WHAT TO PRODUCE: Where an entry holds an image, skip the image but reproduce the rest word for word.

Dataset records:

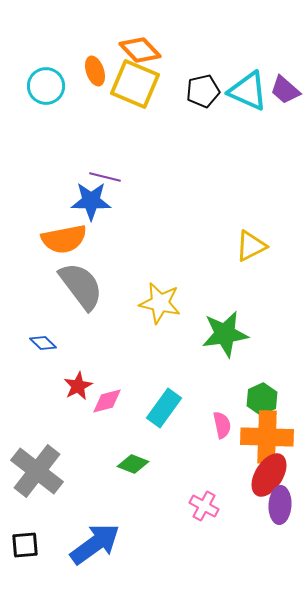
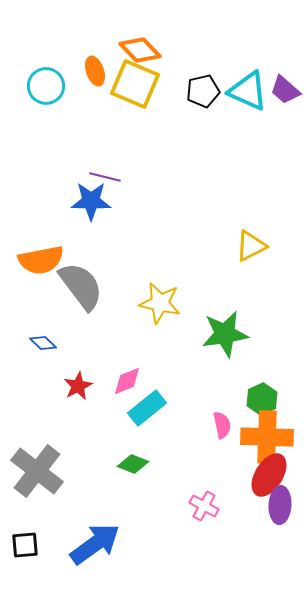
orange semicircle: moved 23 px left, 21 px down
pink diamond: moved 20 px right, 20 px up; rotated 8 degrees counterclockwise
cyan rectangle: moved 17 px left; rotated 15 degrees clockwise
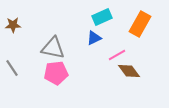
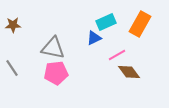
cyan rectangle: moved 4 px right, 5 px down
brown diamond: moved 1 px down
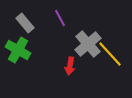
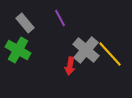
gray cross: moved 2 px left, 6 px down; rotated 8 degrees counterclockwise
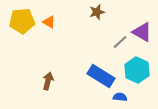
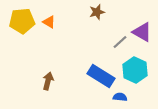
cyan hexagon: moved 2 px left
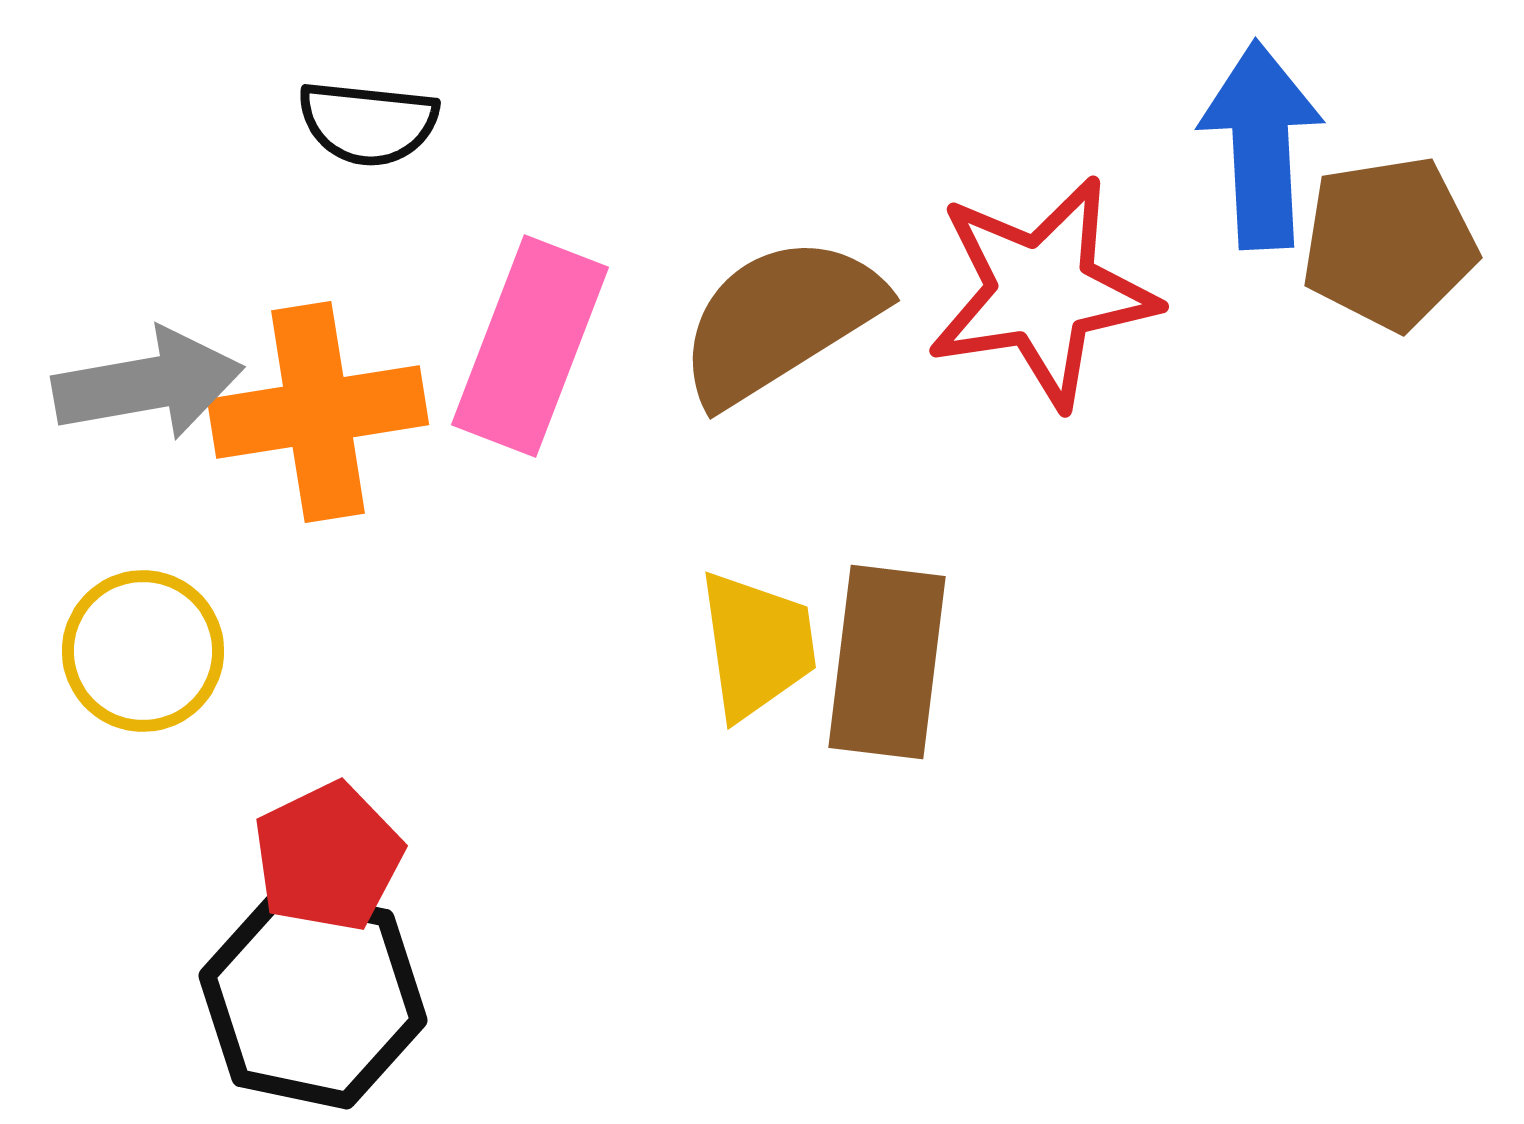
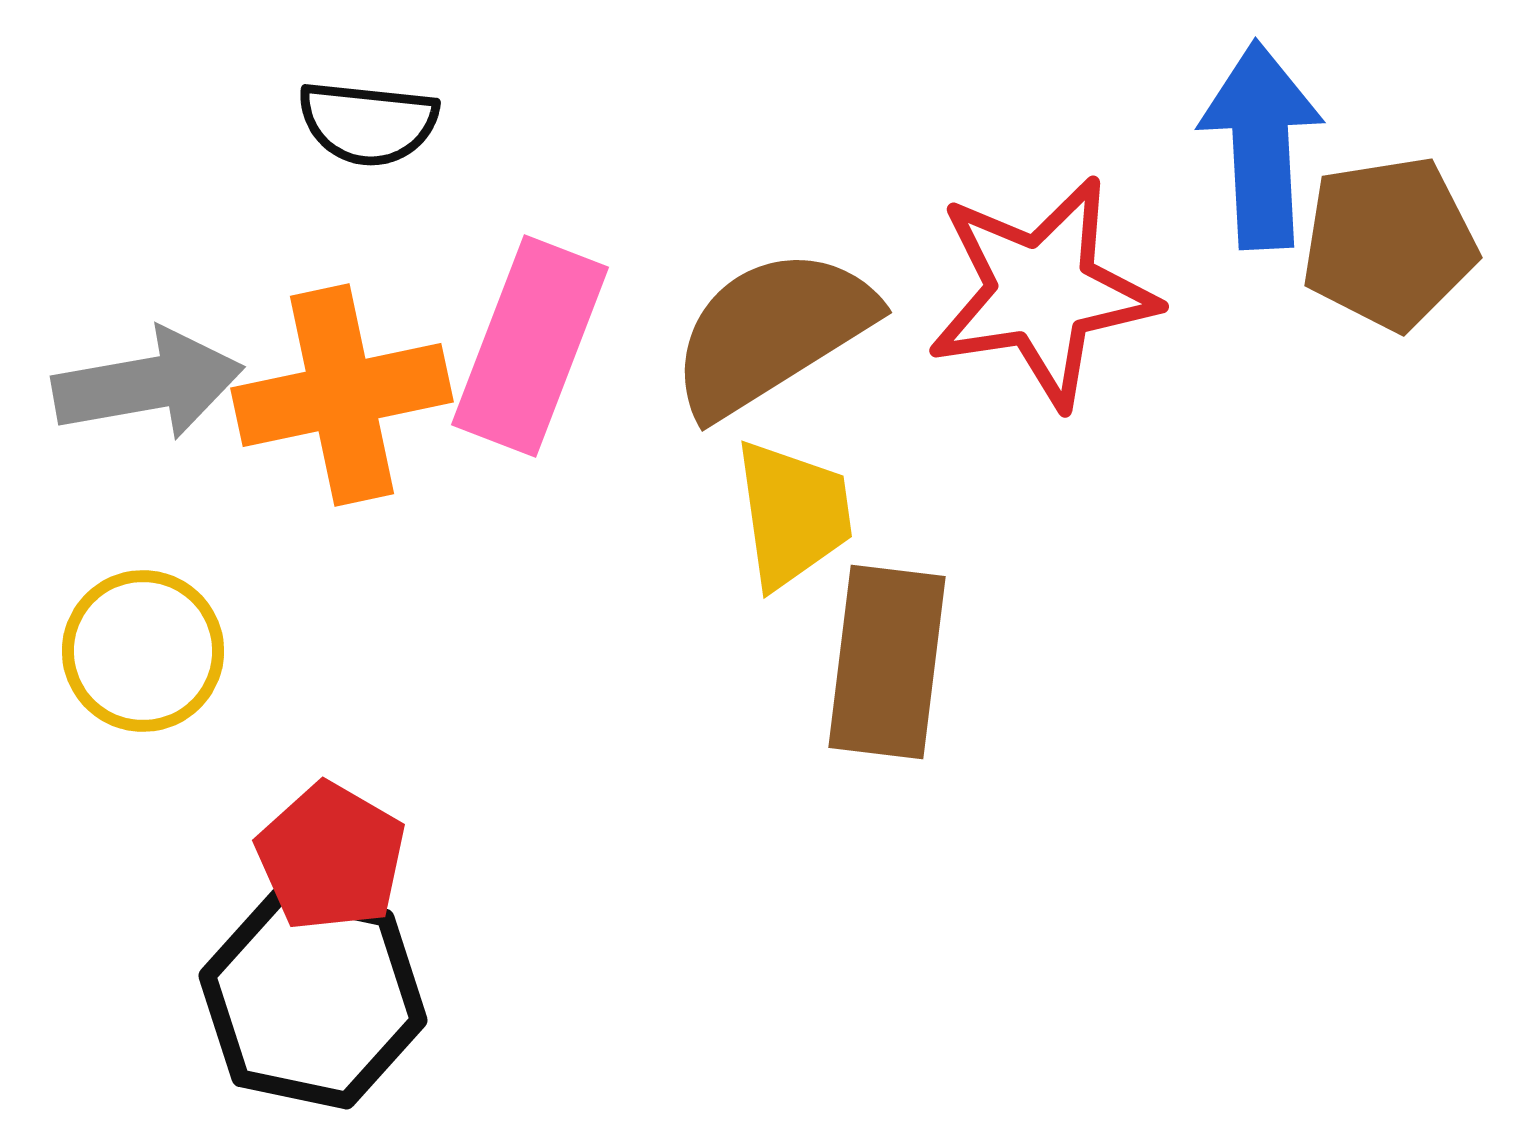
brown semicircle: moved 8 px left, 12 px down
orange cross: moved 24 px right, 17 px up; rotated 3 degrees counterclockwise
yellow trapezoid: moved 36 px right, 131 px up
red pentagon: moved 3 px right; rotated 16 degrees counterclockwise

SOLUTION FOR THIS PROBLEM:
orange semicircle: moved 23 px left, 21 px down
pink diamond: moved 20 px right, 20 px up; rotated 8 degrees counterclockwise
cyan rectangle: moved 17 px left; rotated 15 degrees clockwise
cyan rectangle: moved 4 px right, 5 px down
brown diamond: moved 1 px down
gray cross: moved 2 px left, 6 px down; rotated 8 degrees counterclockwise
cyan hexagon: moved 2 px left
brown semicircle: moved 8 px left, 12 px down
orange cross: moved 24 px right, 17 px up; rotated 3 degrees counterclockwise
yellow trapezoid: moved 36 px right, 131 px up
red pentagon: moved 3 px right; rotated 16 degrees counterclockwise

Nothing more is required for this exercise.